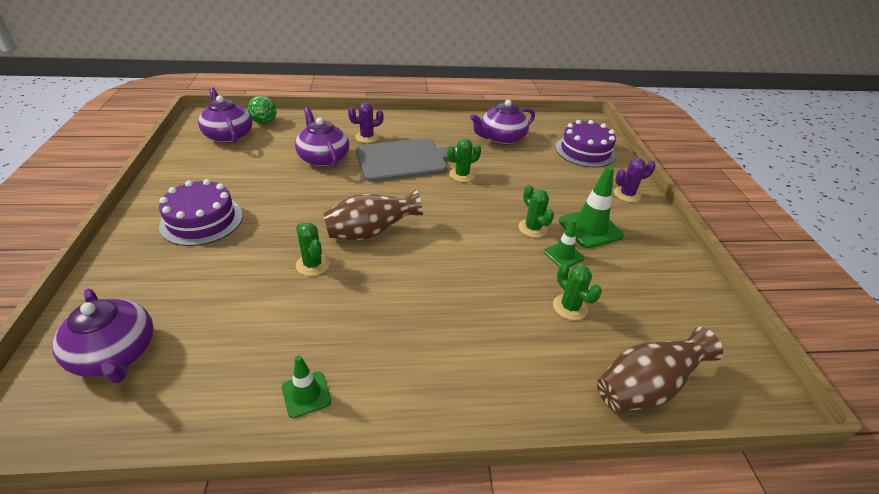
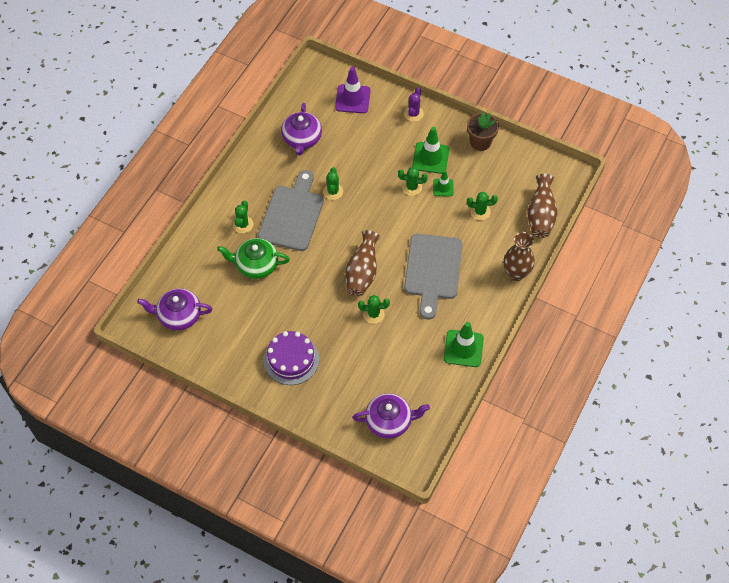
camera: 55 degrees left, 20 degrees up
(264, 122) = (171, 285): green ball -> none
(306, 394) = (463, 348): green traffic cone -> green traffic cone, size x1.71
(323, 158) = (256, 265): purple teapot -> green teapot
(367, 137) = (243, 224): purple cactus -> green cactus
(427, 296) = (433, 270): none -> grey cutting board
(508, 404) = (516, 273): none -> brown vase
(585, 151) = (352, 99): purple cake -> purple traffic cone
(669, 263) = (480, 142): none -> brown flower pot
· · · · ·
_Problem to solve_.
Beginning at the first line of the listing, print each line exactly until and including the one that has "(367, 137) = (243, 224): purple"; skip pictures.

_Solved exercise_.
camera: 55 degrees left, 20 degrees up
(264, 122) = (171, 285): green ball -> none
(306, 394) = (463, 348): green traffic cone -> green traffic cone, size x1.71
(323, 158) = (256, 265): purple teapot -> green teapot
(367, 137) = (243, 224): purple cactus -> green cactus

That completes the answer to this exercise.